Records from a dataset
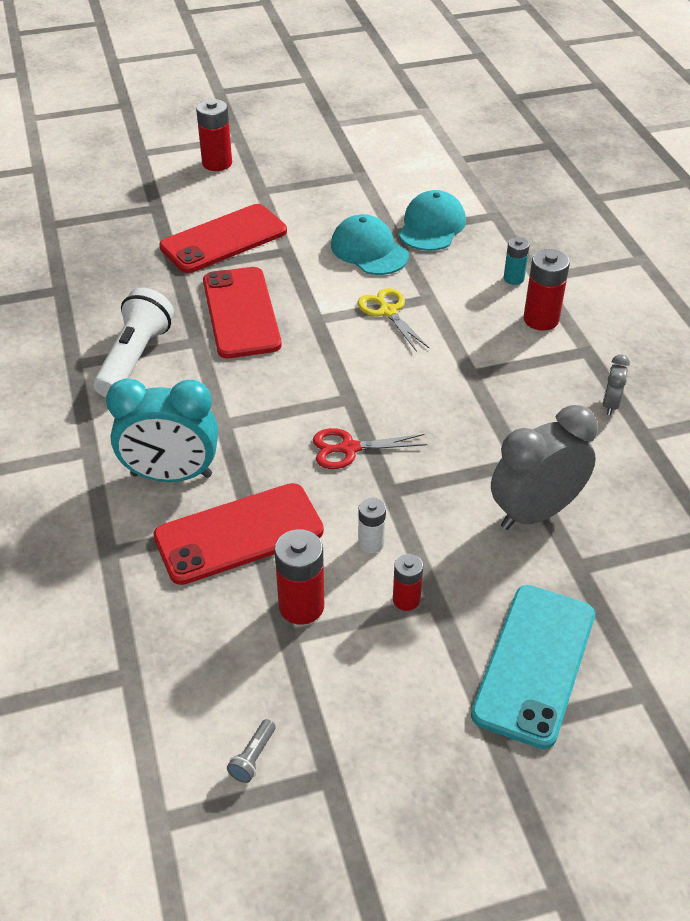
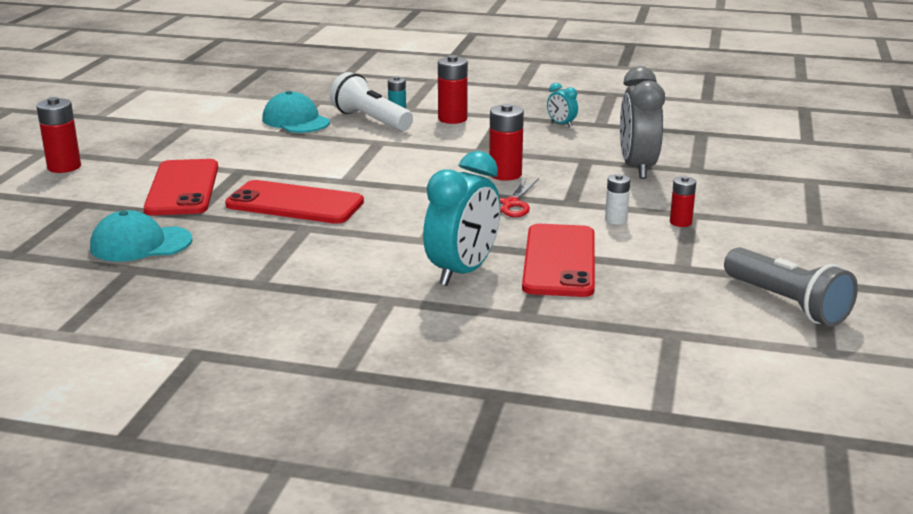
camera: 60 degrees left, 20 degrees down
(135, 358) = (290, 256): white flashlight -> white flashlight (371, 120)
(253, 757) = (787, 304): grey flashlight -> grey flashlight, size x2.50
(301, 606) = (656, 256): red battery -> red battery (505, 174)
(369, 250) = (290, 145): turquoise cap -> turquoise cap (140, 244)
(388, 311) = (374, 157): yellow scissors -> none
(534, 664) = (767, 201): turquoise phone -> none
(610, 404) = (561, 124): grey clock -> turquoise clock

= Task description =
The answer must be every line from the records above that contains the word "flashlight", copied out.

= Result of the task =
(135, 358) = (290, 256): white flashlight -> white flashlight (371, 120)
(253, 757) = (787, 304): grey flashlight -> grey flashlight, size x2.50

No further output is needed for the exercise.